STATED TASK:
Reproduce, word for word, the span of lines starting at the line holding "Segment <item>adipose tissue</item>" and ending at the line holding "Give me SVG". Omit every picture.

LISTED ENTRIES:
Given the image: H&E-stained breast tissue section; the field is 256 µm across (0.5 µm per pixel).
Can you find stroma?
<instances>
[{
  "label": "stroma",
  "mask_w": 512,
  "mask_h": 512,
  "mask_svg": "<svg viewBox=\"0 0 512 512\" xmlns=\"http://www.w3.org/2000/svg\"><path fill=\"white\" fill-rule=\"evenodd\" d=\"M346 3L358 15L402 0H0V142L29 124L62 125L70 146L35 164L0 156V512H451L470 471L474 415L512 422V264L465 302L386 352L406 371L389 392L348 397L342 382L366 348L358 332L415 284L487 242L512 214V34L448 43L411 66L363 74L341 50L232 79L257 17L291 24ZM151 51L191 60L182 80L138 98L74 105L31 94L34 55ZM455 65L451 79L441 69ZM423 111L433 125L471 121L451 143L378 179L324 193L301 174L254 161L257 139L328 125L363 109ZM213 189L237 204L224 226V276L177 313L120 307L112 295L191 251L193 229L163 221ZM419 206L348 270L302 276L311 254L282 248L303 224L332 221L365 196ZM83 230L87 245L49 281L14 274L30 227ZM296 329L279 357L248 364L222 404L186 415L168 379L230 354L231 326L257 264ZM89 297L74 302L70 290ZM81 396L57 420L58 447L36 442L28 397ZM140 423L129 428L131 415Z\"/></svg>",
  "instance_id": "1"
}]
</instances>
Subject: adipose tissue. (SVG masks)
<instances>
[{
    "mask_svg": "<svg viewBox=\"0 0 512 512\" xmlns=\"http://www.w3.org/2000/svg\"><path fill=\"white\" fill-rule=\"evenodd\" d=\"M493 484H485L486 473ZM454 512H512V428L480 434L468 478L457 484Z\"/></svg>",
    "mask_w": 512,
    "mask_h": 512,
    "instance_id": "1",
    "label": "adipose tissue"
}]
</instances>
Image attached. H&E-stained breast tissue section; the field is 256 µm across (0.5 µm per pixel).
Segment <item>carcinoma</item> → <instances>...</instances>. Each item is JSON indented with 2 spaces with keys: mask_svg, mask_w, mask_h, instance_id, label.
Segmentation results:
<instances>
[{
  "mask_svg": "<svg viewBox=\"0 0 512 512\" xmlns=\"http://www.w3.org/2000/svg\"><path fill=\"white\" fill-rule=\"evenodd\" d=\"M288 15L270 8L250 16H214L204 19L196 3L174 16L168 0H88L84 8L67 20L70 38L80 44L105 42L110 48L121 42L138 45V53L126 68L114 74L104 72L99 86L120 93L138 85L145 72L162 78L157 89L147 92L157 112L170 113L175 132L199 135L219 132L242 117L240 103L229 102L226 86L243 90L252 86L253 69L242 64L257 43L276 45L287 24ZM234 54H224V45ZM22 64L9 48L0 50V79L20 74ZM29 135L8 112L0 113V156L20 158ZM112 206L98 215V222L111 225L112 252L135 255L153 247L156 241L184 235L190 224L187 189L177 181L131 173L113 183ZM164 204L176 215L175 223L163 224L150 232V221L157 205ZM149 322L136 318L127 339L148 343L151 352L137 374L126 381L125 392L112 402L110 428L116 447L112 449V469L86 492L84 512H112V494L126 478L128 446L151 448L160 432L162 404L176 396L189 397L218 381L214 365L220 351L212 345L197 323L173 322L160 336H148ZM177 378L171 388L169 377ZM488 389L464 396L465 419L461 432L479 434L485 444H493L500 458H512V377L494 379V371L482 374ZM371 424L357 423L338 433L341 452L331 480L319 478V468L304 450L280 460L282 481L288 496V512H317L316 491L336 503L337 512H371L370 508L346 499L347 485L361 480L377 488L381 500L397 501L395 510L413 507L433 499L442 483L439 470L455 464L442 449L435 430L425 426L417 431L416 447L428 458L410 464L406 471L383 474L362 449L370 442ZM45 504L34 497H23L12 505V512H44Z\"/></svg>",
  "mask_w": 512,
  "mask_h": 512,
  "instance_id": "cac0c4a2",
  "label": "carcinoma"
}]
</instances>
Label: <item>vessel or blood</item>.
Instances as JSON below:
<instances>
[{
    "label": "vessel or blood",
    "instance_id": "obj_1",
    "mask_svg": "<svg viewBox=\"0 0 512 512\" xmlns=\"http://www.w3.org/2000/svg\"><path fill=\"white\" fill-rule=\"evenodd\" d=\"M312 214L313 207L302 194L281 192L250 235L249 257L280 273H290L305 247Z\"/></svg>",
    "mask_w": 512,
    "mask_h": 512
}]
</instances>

...

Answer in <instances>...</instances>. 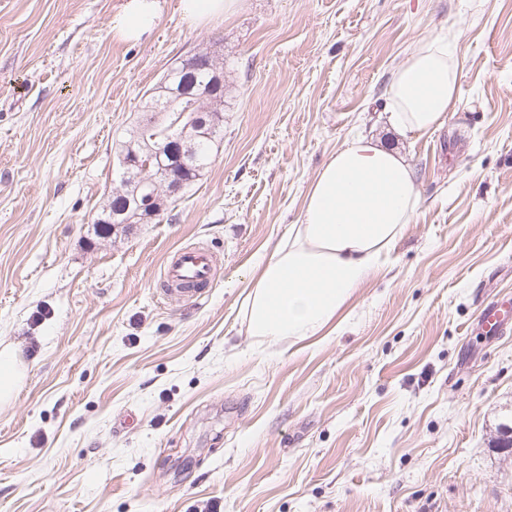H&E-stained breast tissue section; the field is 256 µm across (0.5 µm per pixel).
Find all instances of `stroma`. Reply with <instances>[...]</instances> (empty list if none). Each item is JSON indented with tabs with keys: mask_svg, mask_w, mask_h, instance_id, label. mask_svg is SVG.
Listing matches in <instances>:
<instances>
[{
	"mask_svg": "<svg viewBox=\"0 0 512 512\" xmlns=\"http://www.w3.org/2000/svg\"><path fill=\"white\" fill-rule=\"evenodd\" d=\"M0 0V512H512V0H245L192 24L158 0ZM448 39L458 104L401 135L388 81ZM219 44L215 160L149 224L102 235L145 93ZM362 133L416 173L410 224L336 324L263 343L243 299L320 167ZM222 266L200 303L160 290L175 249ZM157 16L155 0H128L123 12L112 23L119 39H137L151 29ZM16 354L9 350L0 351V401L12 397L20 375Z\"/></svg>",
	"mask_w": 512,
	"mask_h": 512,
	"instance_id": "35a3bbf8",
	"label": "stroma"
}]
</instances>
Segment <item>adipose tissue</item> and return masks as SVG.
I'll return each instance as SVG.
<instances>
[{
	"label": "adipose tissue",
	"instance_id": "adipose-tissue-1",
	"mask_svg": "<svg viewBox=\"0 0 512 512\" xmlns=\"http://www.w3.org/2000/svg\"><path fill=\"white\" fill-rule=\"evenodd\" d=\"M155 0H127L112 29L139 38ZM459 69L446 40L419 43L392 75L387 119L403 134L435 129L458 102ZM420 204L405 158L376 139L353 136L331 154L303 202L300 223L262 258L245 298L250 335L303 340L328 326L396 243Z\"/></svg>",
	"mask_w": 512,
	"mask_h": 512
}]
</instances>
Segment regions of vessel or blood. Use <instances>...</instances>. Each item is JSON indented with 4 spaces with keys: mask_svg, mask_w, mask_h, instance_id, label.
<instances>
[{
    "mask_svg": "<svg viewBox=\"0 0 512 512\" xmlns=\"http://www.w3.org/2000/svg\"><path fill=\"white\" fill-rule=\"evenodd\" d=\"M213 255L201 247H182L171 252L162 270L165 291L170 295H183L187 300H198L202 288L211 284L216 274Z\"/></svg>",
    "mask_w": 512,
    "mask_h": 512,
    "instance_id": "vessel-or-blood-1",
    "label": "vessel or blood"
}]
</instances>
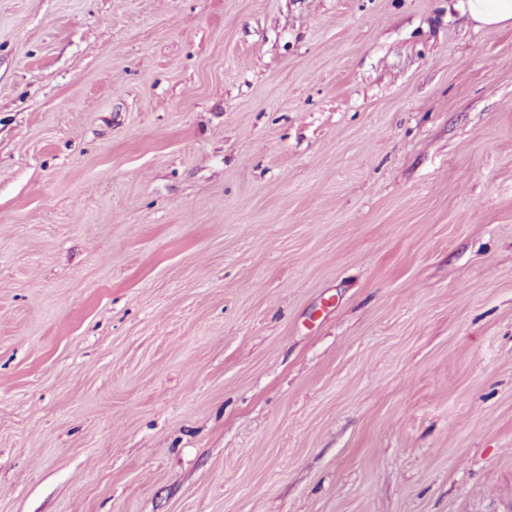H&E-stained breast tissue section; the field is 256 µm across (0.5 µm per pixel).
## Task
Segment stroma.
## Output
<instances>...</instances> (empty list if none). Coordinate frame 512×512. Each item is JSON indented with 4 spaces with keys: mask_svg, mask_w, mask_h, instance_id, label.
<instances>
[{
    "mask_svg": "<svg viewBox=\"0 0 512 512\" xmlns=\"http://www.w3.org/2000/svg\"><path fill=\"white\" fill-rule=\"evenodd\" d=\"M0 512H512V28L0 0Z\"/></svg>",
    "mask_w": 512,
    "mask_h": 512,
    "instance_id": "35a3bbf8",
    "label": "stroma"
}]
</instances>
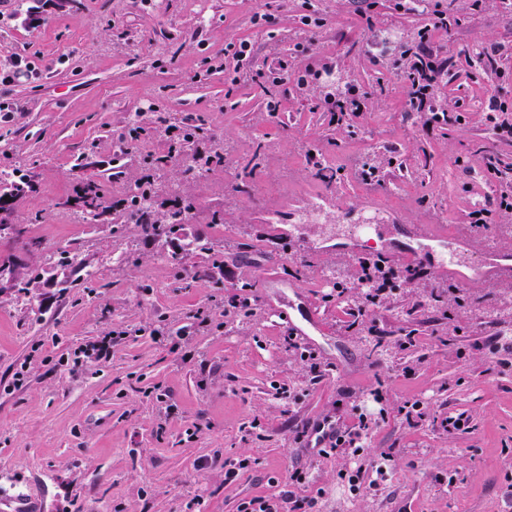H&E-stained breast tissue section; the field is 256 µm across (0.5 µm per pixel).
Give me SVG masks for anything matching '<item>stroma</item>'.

OUTPUT:
Segment <item>adipose tissue</item> and return masks as SVG.
I'll return each instance as SVG.
<instances>
[{
	"label": "adipose tissue",
	"instance_id": "adipose-tissue-1",
	"mask_svg": "<svg viewBox=\"0 0 512 512\" xmlns=\"http://www.w3.org/2000/svg\"><path fill=\"white\" fill-rule=\"evenodd\" d=\"M155 0H127L112 29L139 38ZM459 69L446 40L419 43L392 75L387 119L403 134L435 129L458 102ZM420 204L405 158L376 139L353 136L331 154L303 202L300 223L262 258L245 298L250 335L303 340L328 326L396 243Z\"/></svg>",
	"mask_w": 512,
	"mask_h": 512
}]
</instances>
Segment regions of vessel or blood. Use <instances>...</instances>. Each item is JSON indented with 4 spaces with keys: mask_svg, mask_w, mask_h, instance_id, label.
<instances>
[{
    "mask_svg": "<svg viewBox=\"0 0 512 512\" xmlns=\"http://www.w3.org/2000/svg\"><path fill=\"white\" fill-rule=\"evenodd\" d=\"M213 255L201 247H182L171 252L162 270L165 291L170 295H183L187 300H198L202 288L211 284L216 274Z\"/></svg>",
    "mask_w": 512,
    "mask_h": 512,
    "instance_id": "vessel-or-blood-1",
    "label": "vessel or blood"
}]
</instances>
H&E-stained breast tissue section; the field is 256 µm across (0.5 µm per pixel).
## Task
Segment stroma.
## Output
<instances>...</instances> (empty list if none). Coordinate frame 512×512. Each item is JSON indented with 4 spaces with keys: mask_svg, mask_w, mask_h, instance_id, label.
<instances>
[{
    "mask_svg": "<svg viewBox=\"0 0 512 512\" xmlns=\"http://www.w3.org/2000/svg\"><path fill=\"white\" fill-rule=\"evenodd\" d=\"M0 512H512V28L0 0Z\"/></svg>",
    "mask_w": 512,
    "mask_h": 512,
    "instance_id": "35a3bbf8",
    "label": "stroma"
}]
</instances>
H&E-stained breast tissue section; the field is 256 µm across (0.5 µm per pixel).
Give me SVG masks for anything matching '<item>stroma</item>'.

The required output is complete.